→ Your instructions: Would you return the listing exactly as written, apart from its pictures?

==============================

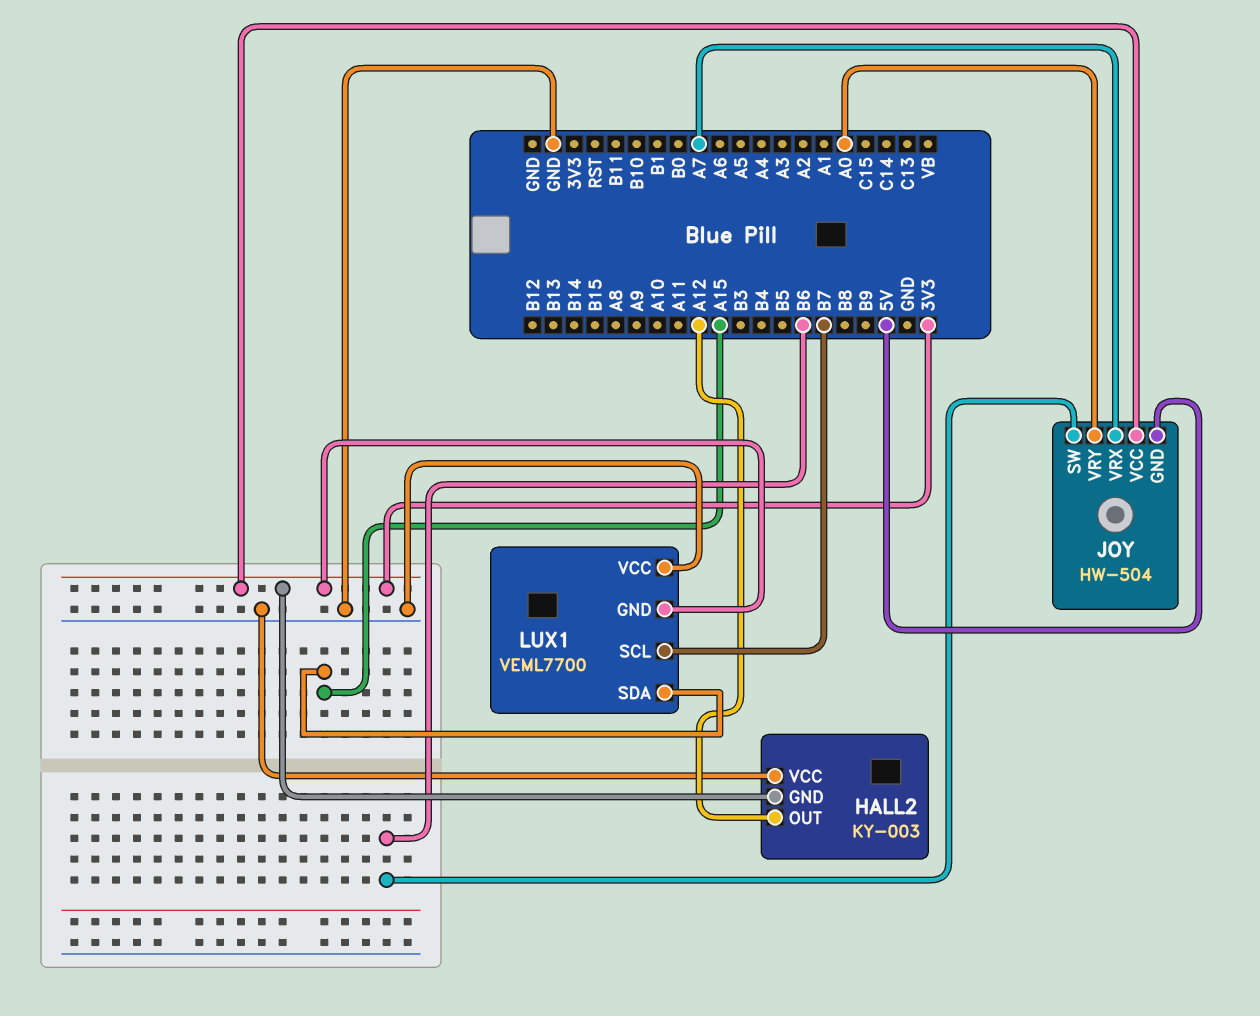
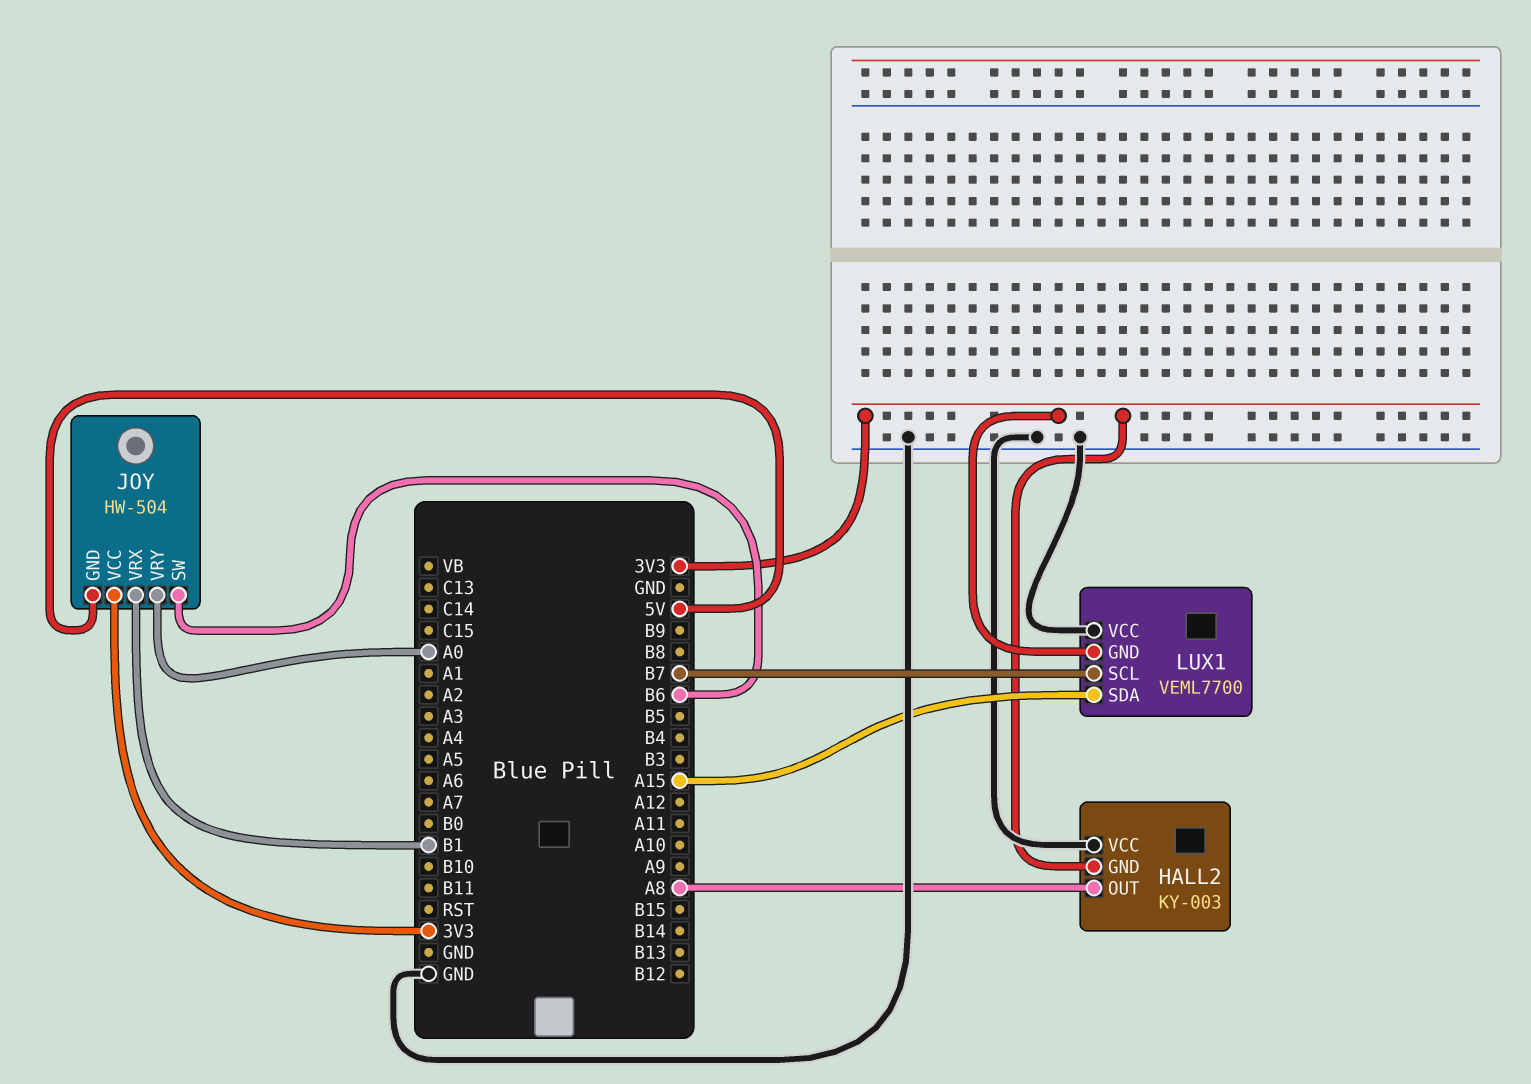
HALL2 pin OUT: A12 -> A8
JOY pin VRX: A7 -> B1

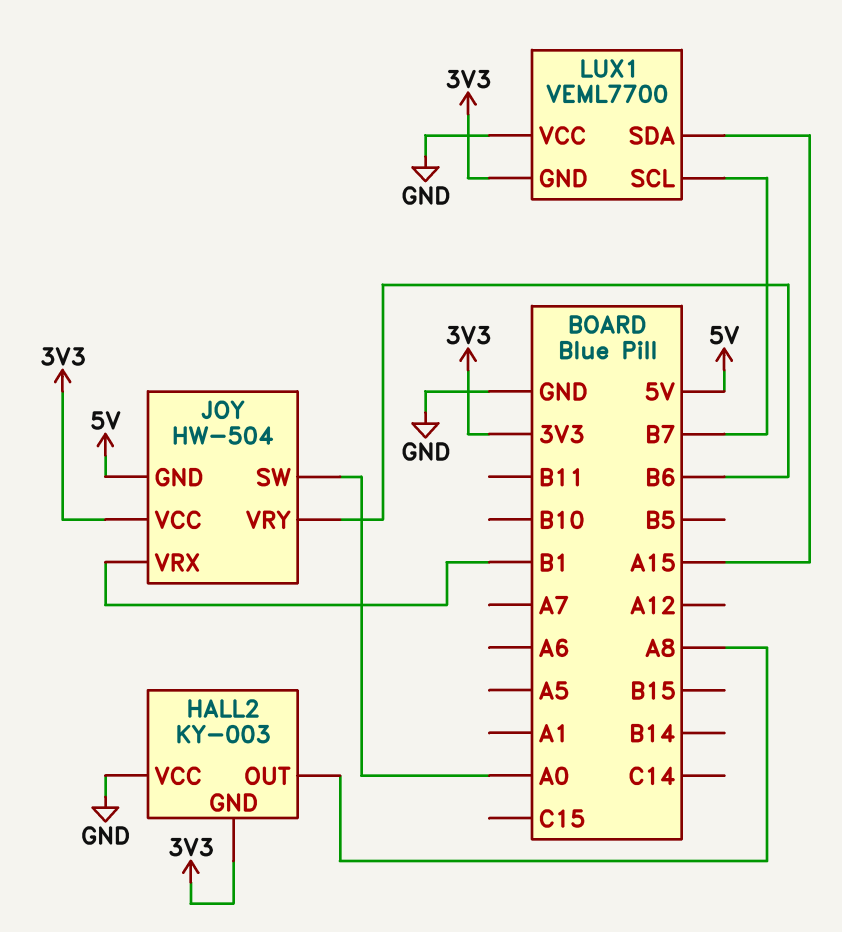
JOY pin SW: B6 -> A0
JOY pin VRY: A0 -> B6

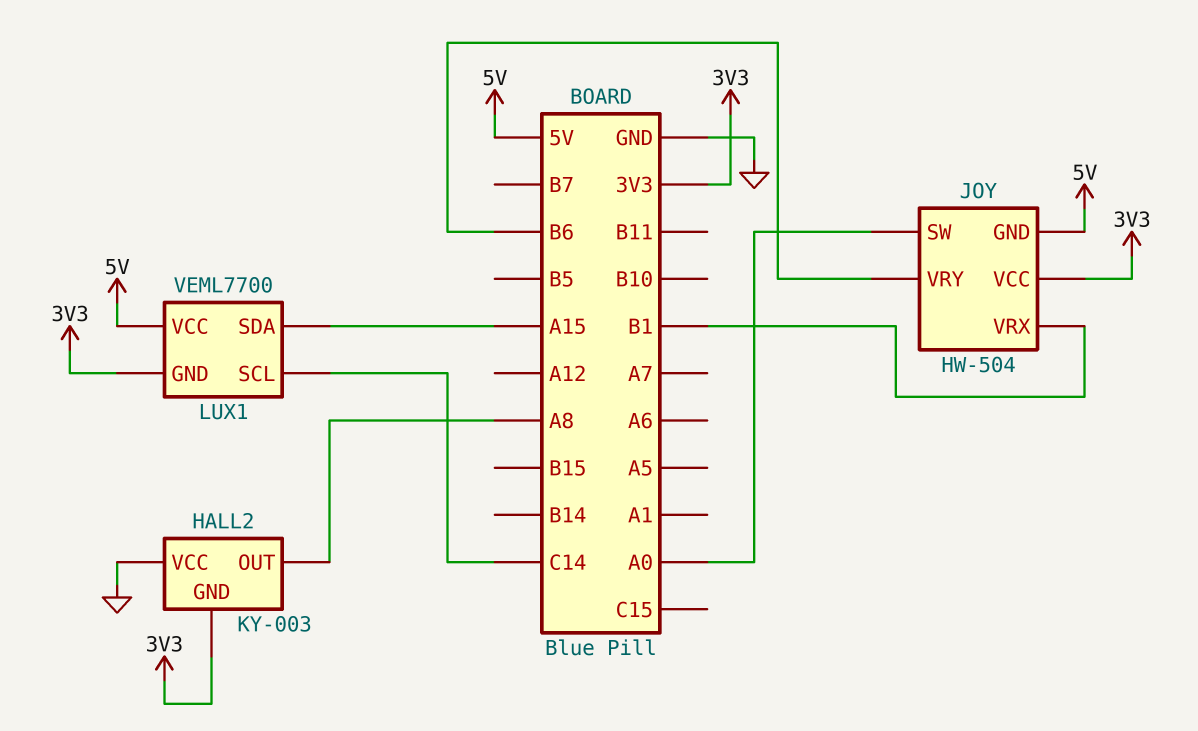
LUX1 pin SCL: B7 -> C14
LUX1 pin VCC: GND -> 5V

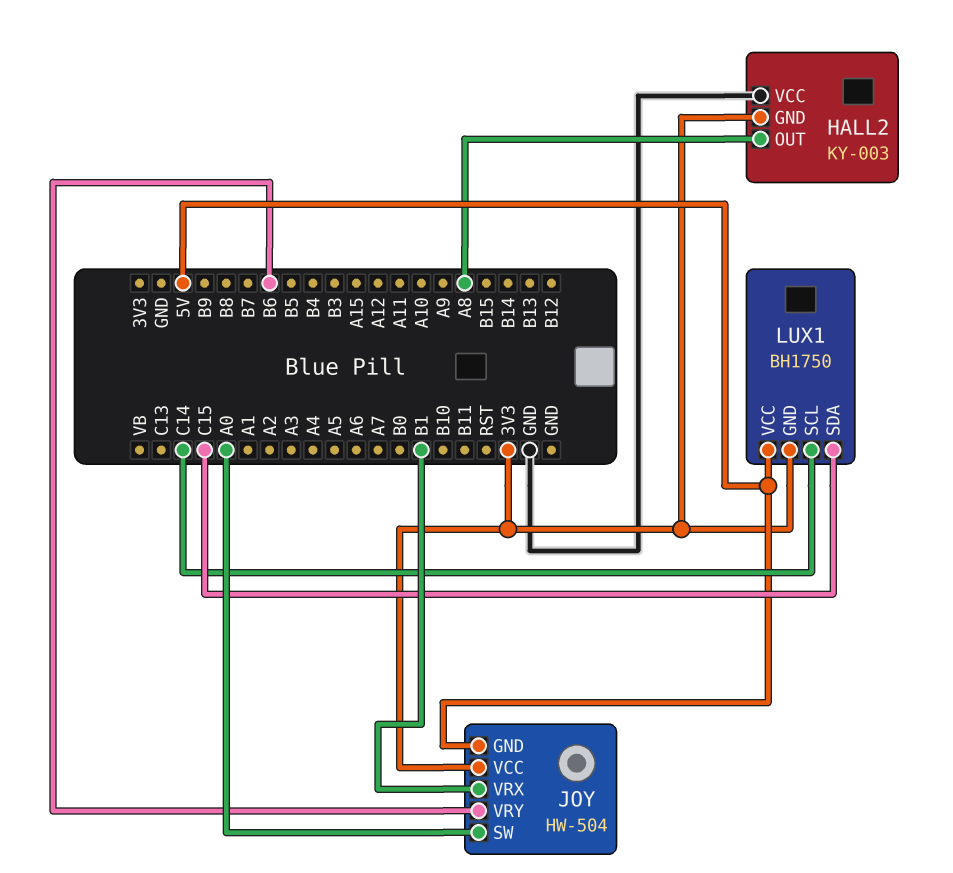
LUX1: VEML7700 -> BH1750
LUX1 pin SDA: A15 -> C15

==============================

→ Result below:
HALL2 pin OUT: A12 -> A8
JOY pin VRX: A7 -> B1

JOY pin SW: B6 -> A0
JOY pin VRY: A0 -> B6

LUX1 pin SCL: B7 -> C14
LUX1 pin VCC: GND -> 5V

LUX1: VEML7700 -> BH1750
LUX1 pin SDA: A15 -> C15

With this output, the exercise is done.